What is expected:
What is needed is a copy of each line in the listing below that contains "green".

The data:
___

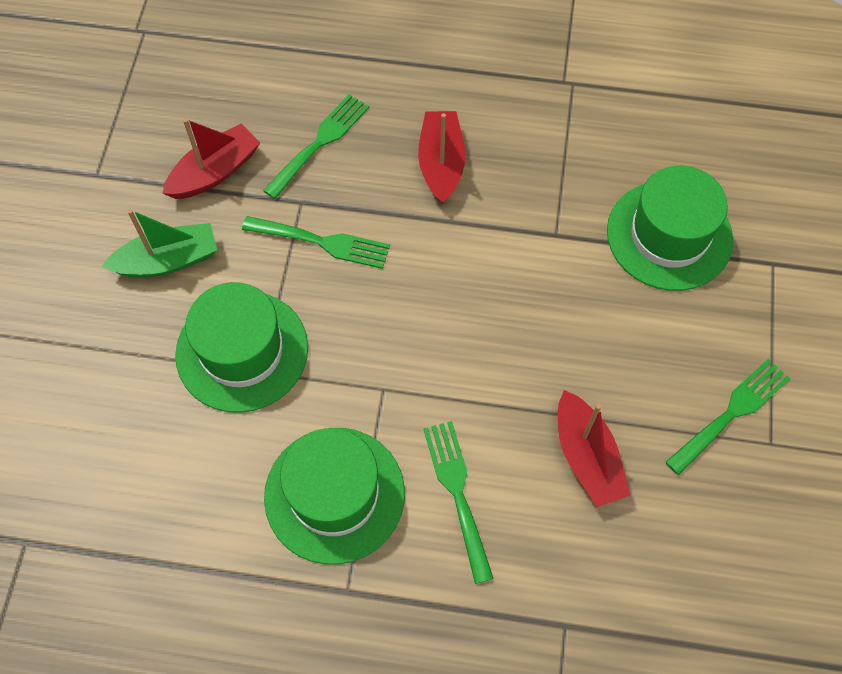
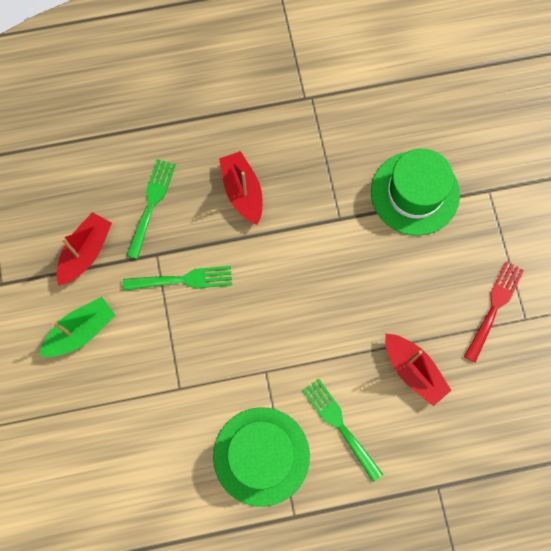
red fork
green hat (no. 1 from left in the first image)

___

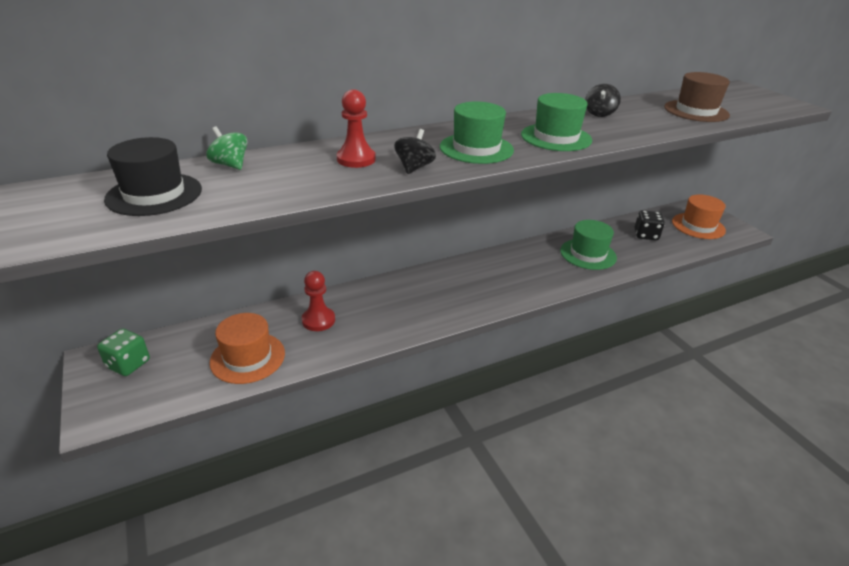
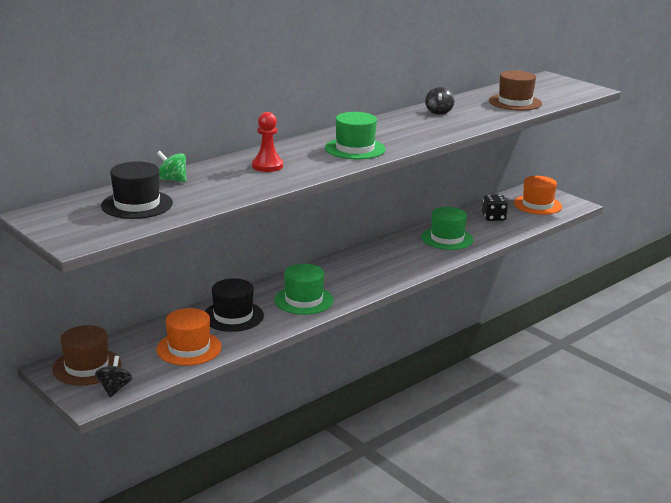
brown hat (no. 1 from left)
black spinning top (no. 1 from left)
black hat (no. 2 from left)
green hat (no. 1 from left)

___

Completed exercise:
green hat (no. 1 from left in the first image)
green hat (no. 1 from left)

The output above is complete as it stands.